EXERCISE BRIEF:
When you reproduce the data, keep every word exactly as it stands and leave the pictures out.

EXERCISE DATA:
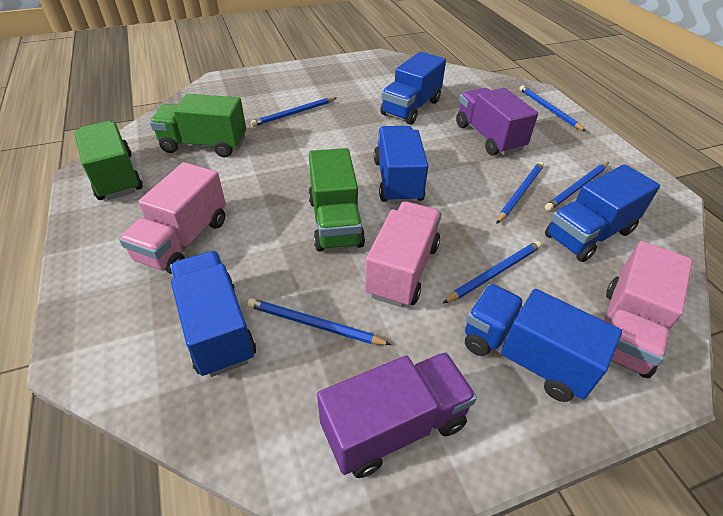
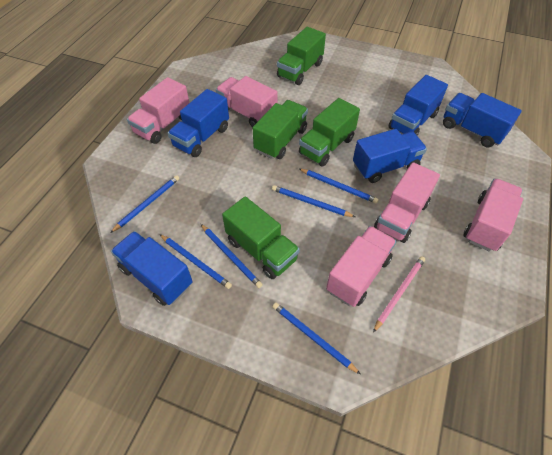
green truck: 3 -> 4
pink pencil: 0 -> 1
pink truck: 3 -> 5
purple truck: 2 -> 0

EXERCISE ANSWER:
green truck: 3 -> 4
pink pencil: 0 -> 1
pink truck: 3 -> 5
purple truck: 2 -> 0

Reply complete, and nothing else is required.